PROVIDED RECORDS:

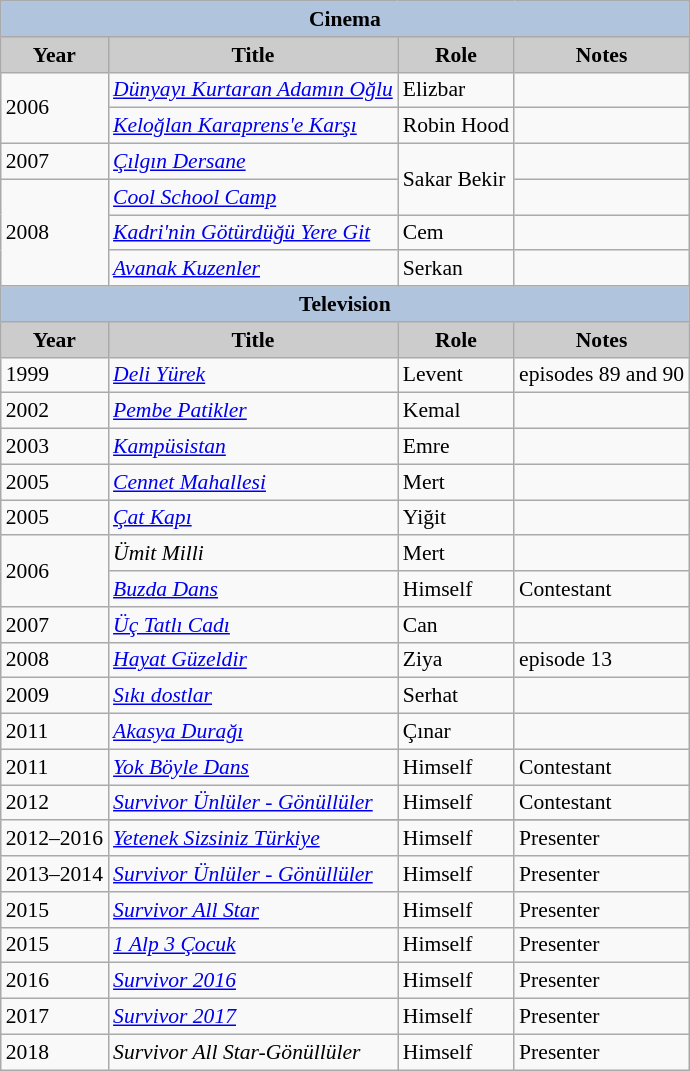
Avanak Kuzenler [253, 269]
Cinema [345, 19]
Buzda Dans [253, 589]
Pembe Patikler [253, 411]
Cool School Camp [253, 197]
2012 [54, 803]
Dünyayı Kurtaran Adamın Oğlu [253, 90]
Çat Kapı [253, 518]
Akasya Durağı [253, 732]
episode 13 [602, 660]
2013–2014 [54, 874]
Hayat Güzeldir [253, 660]
Survivor 2017 [253, 1017]
Sıkı dostlar [253, 696]
Survivor All Star [253, 910]
Yok Böyle Dans [253, 767]
Kemal [456, 411]
Çınar [456, 732]
Can [456, 625]
Ziya [456, 660]
Robin Hood [456, 126]
Cennet Mahallesi [253, 482]
Ümit Milli [253, 554]
2012–2016 [54, 839]
2003 [54, 447]
Üç Tatlı Cadı [253, 625]
Emre [456, 447]
Kadri'nin Götürdüğü Yere Git [253, 233]
Levent [456, 375]
2016 [54, 981]
Elizbar [456, 90]
Deli Yürek [253, 375]
Television [345, 304]
Survivor 2016 [253, 981]
Survivor All Star-Gönüllüler [253, 1052]
2002 [54, 411]
2009 [54, 696]
Çılgın Dersane [253, 162]
Yiğit [456, 518]
1 Alp 3 Çocuk [253, 945]
Cem [456, 233]
Keloğlan Karaprens'e Karşı [253, 126]
2017 [54, 1017]
Sakar Bekir [456, 180]
episodes 89 and 90 [602, 375]
Yetenek Sizsiniz Türkiye [253, 839]
2018 [54, 1052]
1999 [54, 375]
Serhat [456, 696]
Serkan [456, 269]
Kampüsistan [253, 447]
From the cell containing the given text, extract its center point as (X, Y) coordinate. 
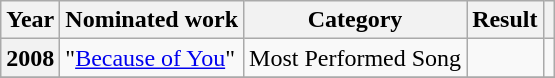
"Because of You" (152, 58)
Year (30, 20)
Nominated work (152, 20)
2008 (30, 58)
Most Performed Song (356, 58)
Result (505, 20)
Category (356, 20)
Extract the (x, y) coordinate from the center of the cell holding the provided text.  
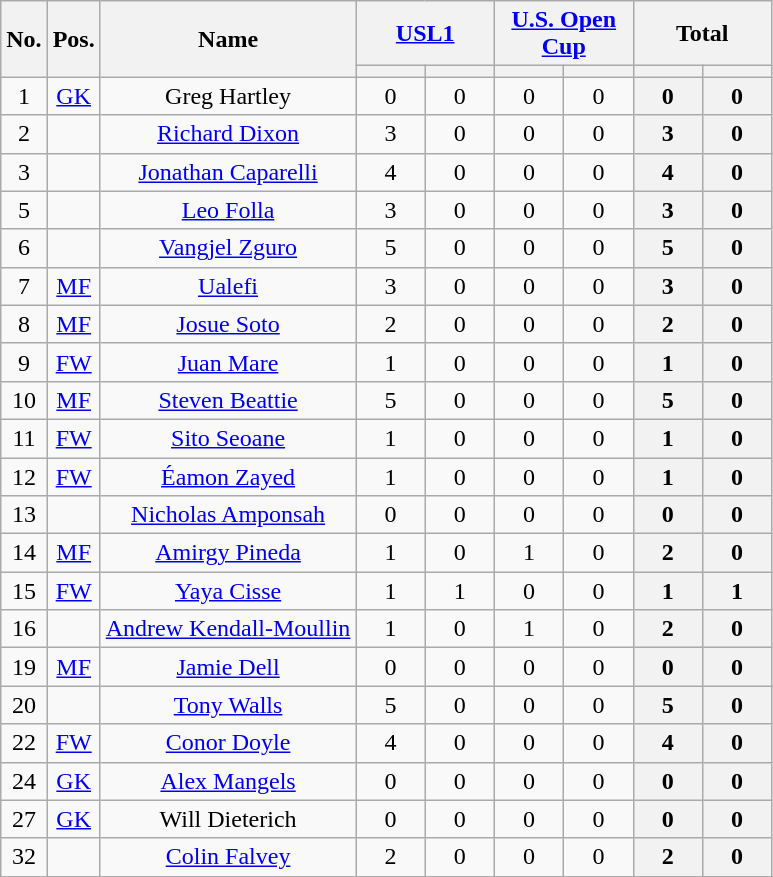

WHAT YOU NEED TO DO:
Pick out every line in the entries above that contains the string "text", and copy each of those lines in full.

EXPECTED ANSWER:
From the cell containing the given text, extract its center point as (X, Y) coordinate. 
Extract the (x, y) coordinate from the center of the cell holding the provided text.  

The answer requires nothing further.